YOUR OBJECTIVE: Write out the records from the first line through the line that contains "Mumbai: 8:40 -> 8:59", including both of those lines.

------------------------

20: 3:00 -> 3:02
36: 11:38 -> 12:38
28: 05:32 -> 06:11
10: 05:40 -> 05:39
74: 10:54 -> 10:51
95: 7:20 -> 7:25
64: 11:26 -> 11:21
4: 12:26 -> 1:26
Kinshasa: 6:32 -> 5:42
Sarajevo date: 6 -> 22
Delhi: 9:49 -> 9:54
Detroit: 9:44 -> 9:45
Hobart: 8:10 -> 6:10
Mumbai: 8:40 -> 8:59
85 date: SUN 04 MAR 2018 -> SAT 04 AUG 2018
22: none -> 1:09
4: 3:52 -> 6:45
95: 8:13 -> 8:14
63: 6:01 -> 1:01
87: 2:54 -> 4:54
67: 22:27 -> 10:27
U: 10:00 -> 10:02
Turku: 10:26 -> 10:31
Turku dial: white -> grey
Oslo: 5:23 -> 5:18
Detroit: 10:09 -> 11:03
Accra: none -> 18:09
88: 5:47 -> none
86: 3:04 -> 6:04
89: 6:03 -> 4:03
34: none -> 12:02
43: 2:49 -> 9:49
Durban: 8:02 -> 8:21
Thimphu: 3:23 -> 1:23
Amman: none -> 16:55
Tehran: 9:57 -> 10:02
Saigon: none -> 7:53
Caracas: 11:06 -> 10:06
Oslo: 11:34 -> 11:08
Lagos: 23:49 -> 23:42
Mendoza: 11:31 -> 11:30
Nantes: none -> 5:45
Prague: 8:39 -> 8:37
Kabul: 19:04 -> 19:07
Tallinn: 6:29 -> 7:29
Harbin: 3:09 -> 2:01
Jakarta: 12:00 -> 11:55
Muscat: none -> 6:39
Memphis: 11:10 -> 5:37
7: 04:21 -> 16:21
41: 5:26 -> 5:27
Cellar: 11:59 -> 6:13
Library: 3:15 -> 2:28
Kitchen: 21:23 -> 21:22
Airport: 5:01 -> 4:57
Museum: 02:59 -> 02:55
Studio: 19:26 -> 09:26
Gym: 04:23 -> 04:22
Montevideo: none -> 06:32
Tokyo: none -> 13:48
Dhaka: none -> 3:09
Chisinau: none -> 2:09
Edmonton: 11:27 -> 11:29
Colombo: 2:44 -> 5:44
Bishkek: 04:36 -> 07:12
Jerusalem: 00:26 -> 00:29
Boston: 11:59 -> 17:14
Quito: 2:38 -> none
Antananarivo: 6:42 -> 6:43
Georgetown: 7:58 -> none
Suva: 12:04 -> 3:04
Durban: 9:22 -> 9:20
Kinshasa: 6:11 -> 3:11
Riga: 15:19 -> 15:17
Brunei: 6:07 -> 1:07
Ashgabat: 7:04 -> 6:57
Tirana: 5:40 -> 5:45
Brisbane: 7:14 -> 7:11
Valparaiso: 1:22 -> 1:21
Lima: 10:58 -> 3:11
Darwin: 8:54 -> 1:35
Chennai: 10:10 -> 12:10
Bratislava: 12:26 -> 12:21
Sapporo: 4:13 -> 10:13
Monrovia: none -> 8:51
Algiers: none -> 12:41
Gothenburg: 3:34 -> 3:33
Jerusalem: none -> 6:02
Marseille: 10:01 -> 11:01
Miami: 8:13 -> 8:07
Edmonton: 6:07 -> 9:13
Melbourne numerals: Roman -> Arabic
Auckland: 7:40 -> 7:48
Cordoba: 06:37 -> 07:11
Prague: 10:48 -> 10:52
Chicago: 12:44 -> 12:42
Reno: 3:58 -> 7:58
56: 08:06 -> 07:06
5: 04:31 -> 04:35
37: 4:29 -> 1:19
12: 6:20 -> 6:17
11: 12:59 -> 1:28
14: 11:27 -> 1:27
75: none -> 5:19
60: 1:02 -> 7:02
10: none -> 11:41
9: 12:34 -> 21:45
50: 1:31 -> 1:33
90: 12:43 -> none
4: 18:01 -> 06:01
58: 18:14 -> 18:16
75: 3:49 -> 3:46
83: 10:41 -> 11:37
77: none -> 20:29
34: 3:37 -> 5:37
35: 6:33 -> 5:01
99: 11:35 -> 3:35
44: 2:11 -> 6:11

------------------------

SOLVED EXERCISE:
20: 3:00 -> 3:02
36: 11:38 -> 12:38
28: 05:32 -> 06:11
10: 05:40 -> 05:39
74: 10:54 -> 10:51
95: 7:20 -> 7:25
64: 11:26 -> 11:21
4: 12:26 -> 1:26
Kinshasa: 6:32 -> 5:42
Sarajevo date: 6 -> 22
Delhi: 9:49 -> 9:54
Detroit: 9:44 -> 9:45
Hobart: 8:10 -> 6:10
Mumbai: 8:40 -> 8:59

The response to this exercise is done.